§ **WHAT IS EXPECTED**
Your reply should repeat, exactly, the line containing "yellow slope G4:H5 level 2 top H" and the rest of the material after it.

----- DATASET EXTRACT -----

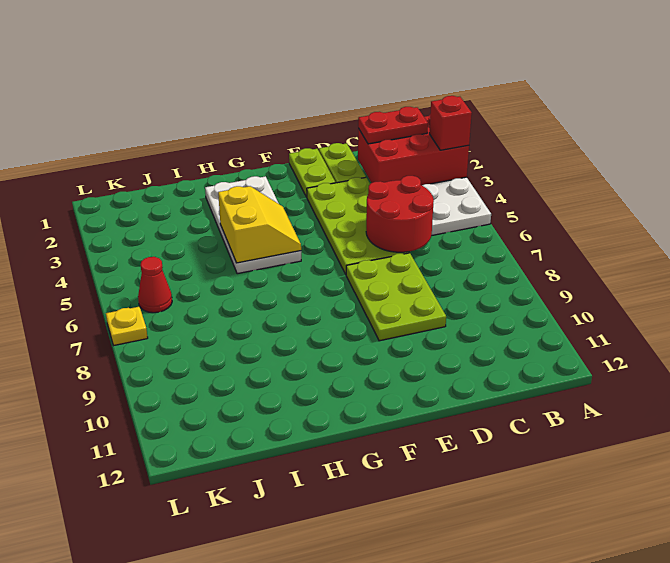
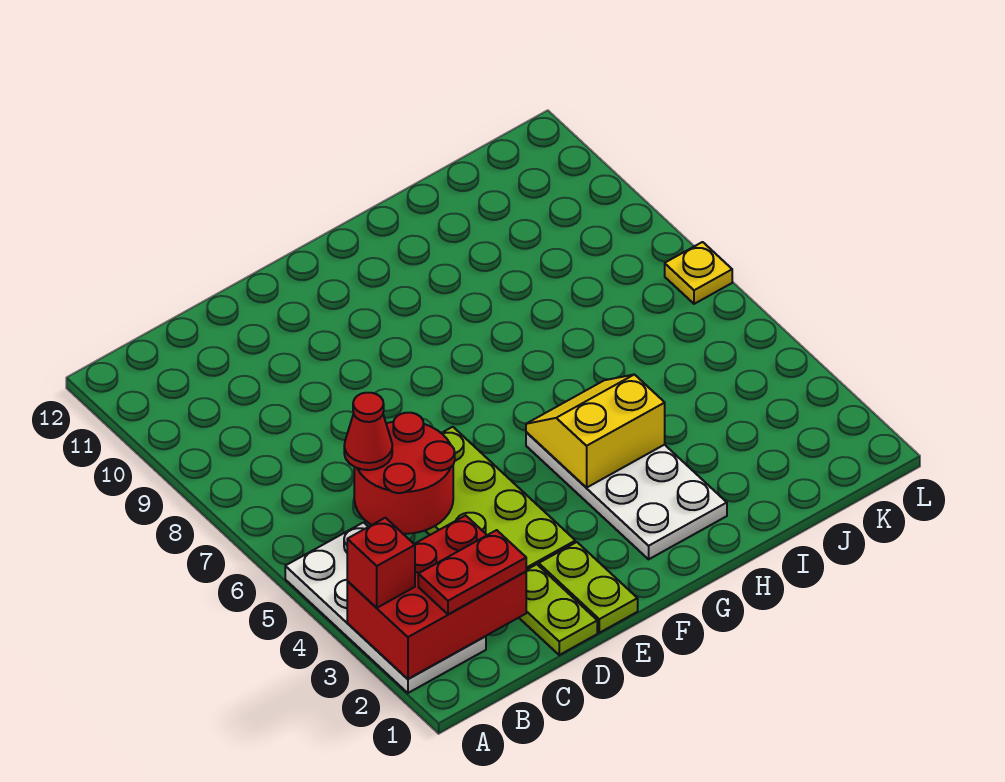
lime plate D7:E9 level 1 -> none
yellow slope G4:H5 level 2 top H -> yellow slope G4:H5 level 2 top 4
red cone K6 level 1 -> red cone C6 level 3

-----

§ **RESPONSE AREA**
yellow slope G4:H5 level 2 top H -> yellow slope G4:H5 level 2 top 4
red cone K6 level 1 -> red cone C6 level 3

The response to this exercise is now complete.